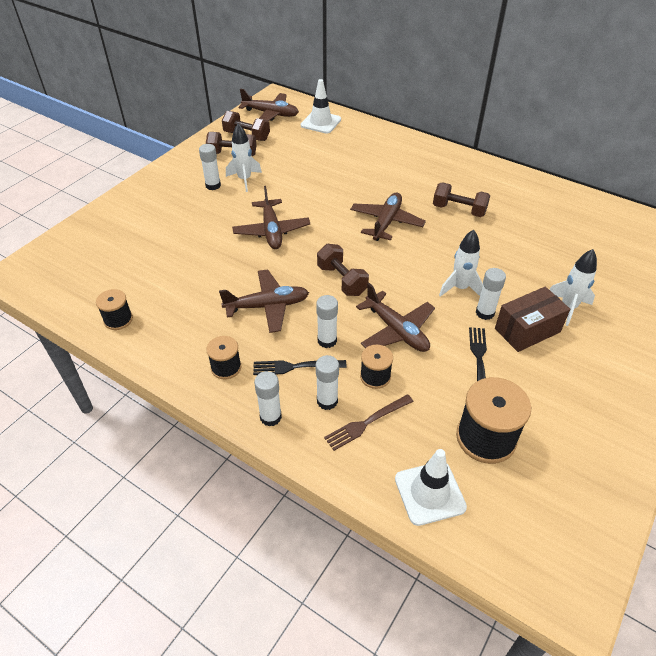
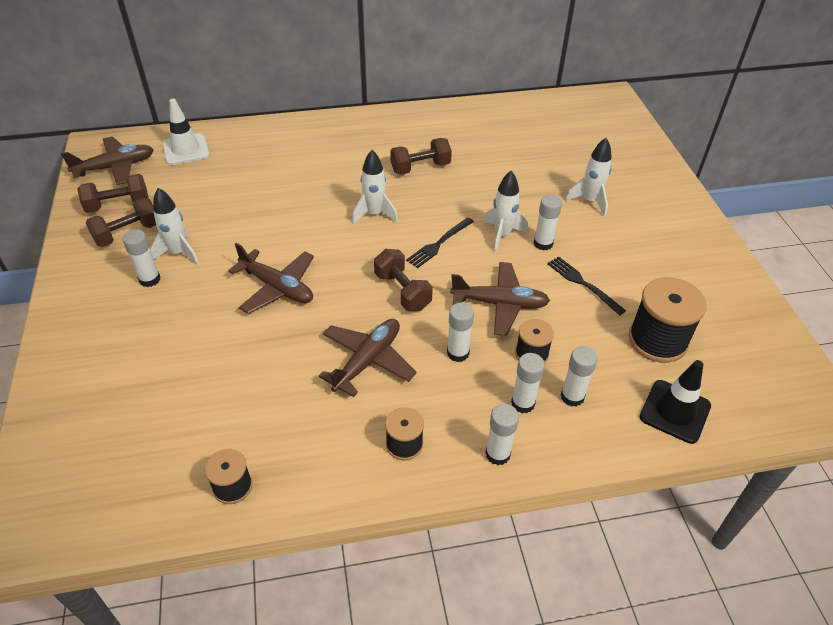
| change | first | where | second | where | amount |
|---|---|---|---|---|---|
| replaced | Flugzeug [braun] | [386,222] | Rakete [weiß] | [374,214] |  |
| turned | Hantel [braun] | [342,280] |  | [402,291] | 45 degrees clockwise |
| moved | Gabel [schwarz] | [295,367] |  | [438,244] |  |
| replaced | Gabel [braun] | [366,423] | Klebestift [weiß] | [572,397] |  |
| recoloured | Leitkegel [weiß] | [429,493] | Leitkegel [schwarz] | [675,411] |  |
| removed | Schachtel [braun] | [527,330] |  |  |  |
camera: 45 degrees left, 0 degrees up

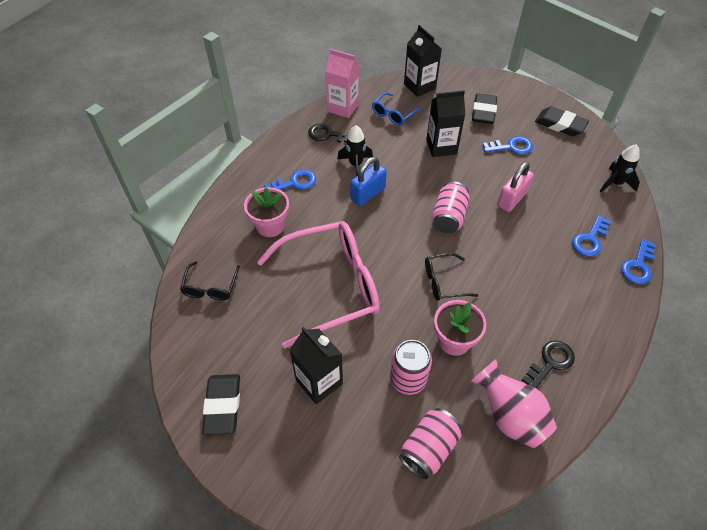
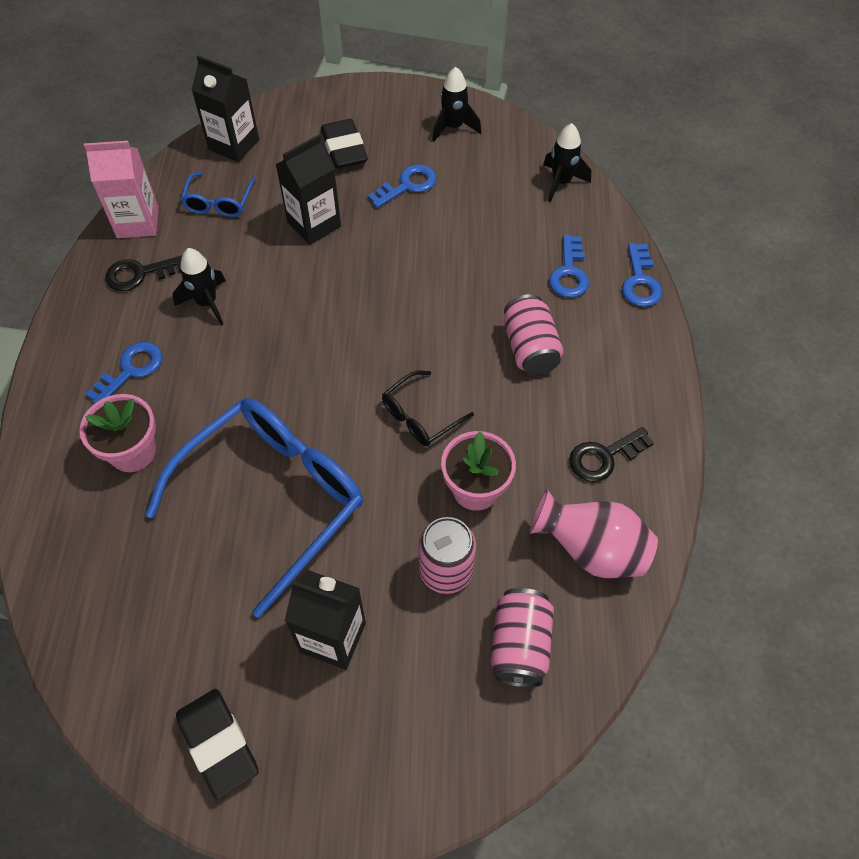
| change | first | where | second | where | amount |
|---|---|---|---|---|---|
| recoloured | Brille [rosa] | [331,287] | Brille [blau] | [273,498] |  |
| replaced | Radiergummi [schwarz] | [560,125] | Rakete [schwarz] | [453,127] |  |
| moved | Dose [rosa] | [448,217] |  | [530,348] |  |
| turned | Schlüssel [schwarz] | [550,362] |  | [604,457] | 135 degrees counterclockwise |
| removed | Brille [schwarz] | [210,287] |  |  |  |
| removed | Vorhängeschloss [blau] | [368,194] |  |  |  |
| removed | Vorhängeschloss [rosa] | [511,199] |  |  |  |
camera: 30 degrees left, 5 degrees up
________________________
• _Exercise_:
The lines to copy begin at the one containing "degrees clockwise |" and end at the last line of the records. Set down exactly those lines and no others, both ends included, and omit all pictures.

• _Output of the exercise_:
| turned | Hantel [braun] | [342,280] |  | [402,291] | 45 degrees clockwise |
| moved | Gabel [schwarz] | [295,367] |  | [438,244] |  |
| replaced | Gabel [braun] | [366,423] | Klebestift [weiß] | [572,397] |  |
| recoloured | Leitkegel [weiß] | [429,493] | Leitkegel [schwarz] | [675,411] |  |
| removed | Schachtel [braun] | [527,330] |  |  |  |
camera: 45 degrees left, 0 degrees up

| change | first | where | second | where | amount |
|---|---|---|---|---|---|
| recoloured | Brille [rosa] | [331,287] | Brille [blau] | [273,498] |  |
| replaced | Radiergummi [schwarz] | [560,125] | Rakete [schwarz] | [453,127] |  |
| moved | Dose [rosa] | [448,217] |  | [530,348] |  |
| turned | Schlüssel [schwarz] | [550,362] |  | [604,457] | 135 degrees counterclockwise |
| removed | Brille [schwarz] | [210,287] |  |  |  |
| removed | Vorhängeschloss [blau] | [368,194] |  |  |  |
| removed | Vorhängeschloss [rosa] | [511,199] |  |  |  |
camera: 30 degrees left, 5 degrees up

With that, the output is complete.